→ Task details: Would you write out each line of the material below exactly, skipping every picture?

→ Dataset section:

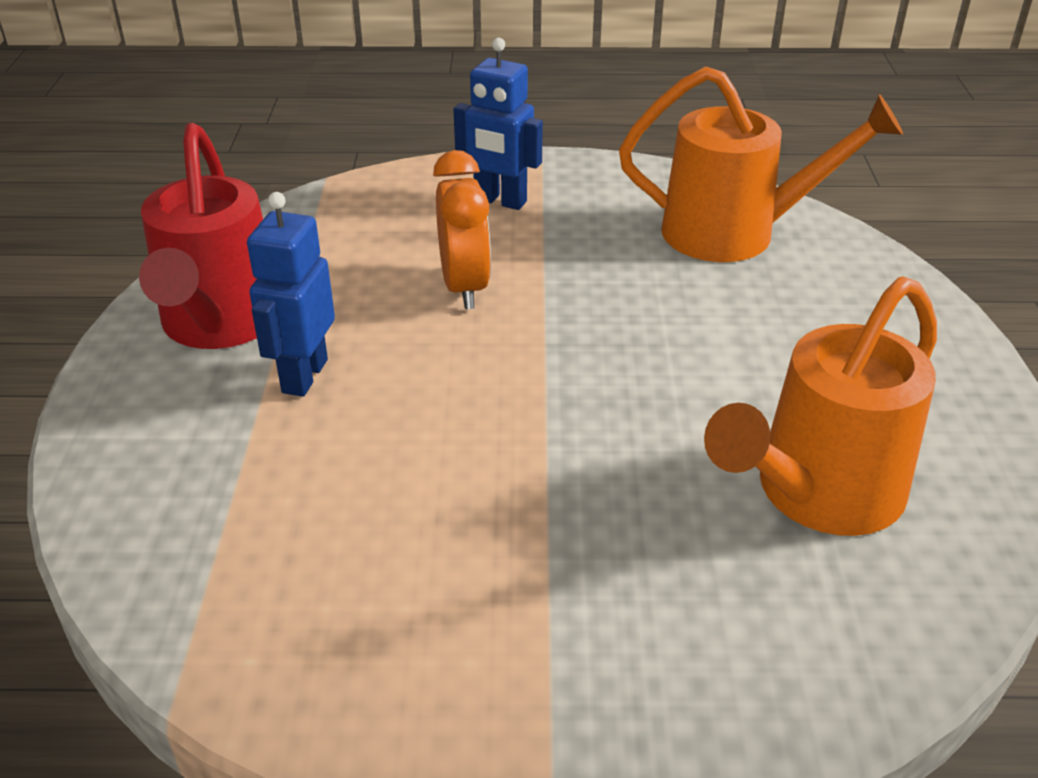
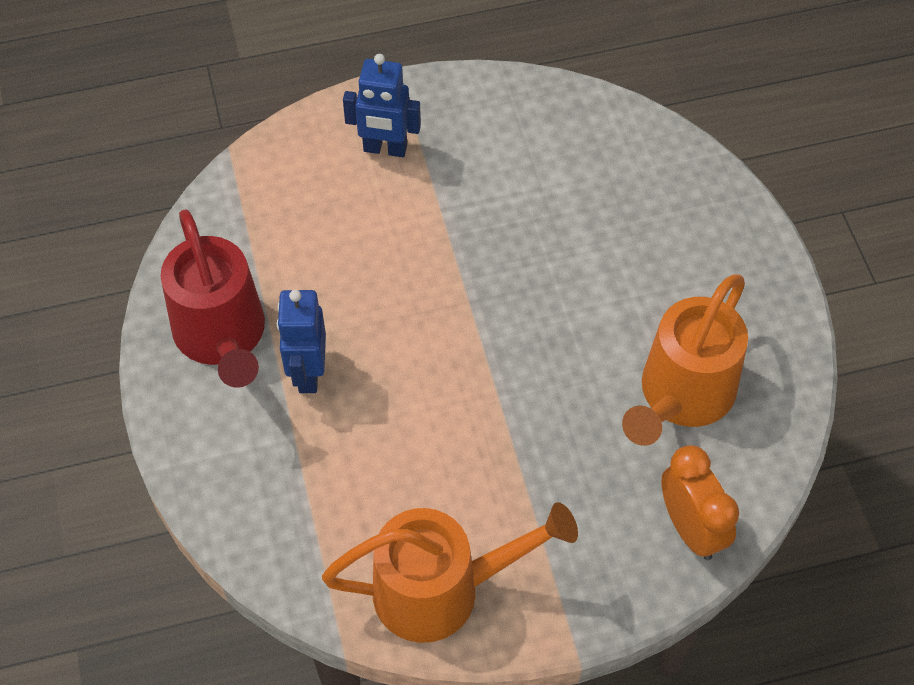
camera: 15 degrees left, 20 degrees up
(464, 287) = (391, 256): orange clock -> orange clock (691, 528)
(736, 233) = (581, 148): orange watering can -> orange watering can (443, 589)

→ Reply to the task:
camera: 15 degrees left, 20 degrees up
(464, 287) = (391, 256): orange clock -> orange clock (691, 528)
(736, 233) = (581, 148): orange watering can -> orange watering can (443, 589)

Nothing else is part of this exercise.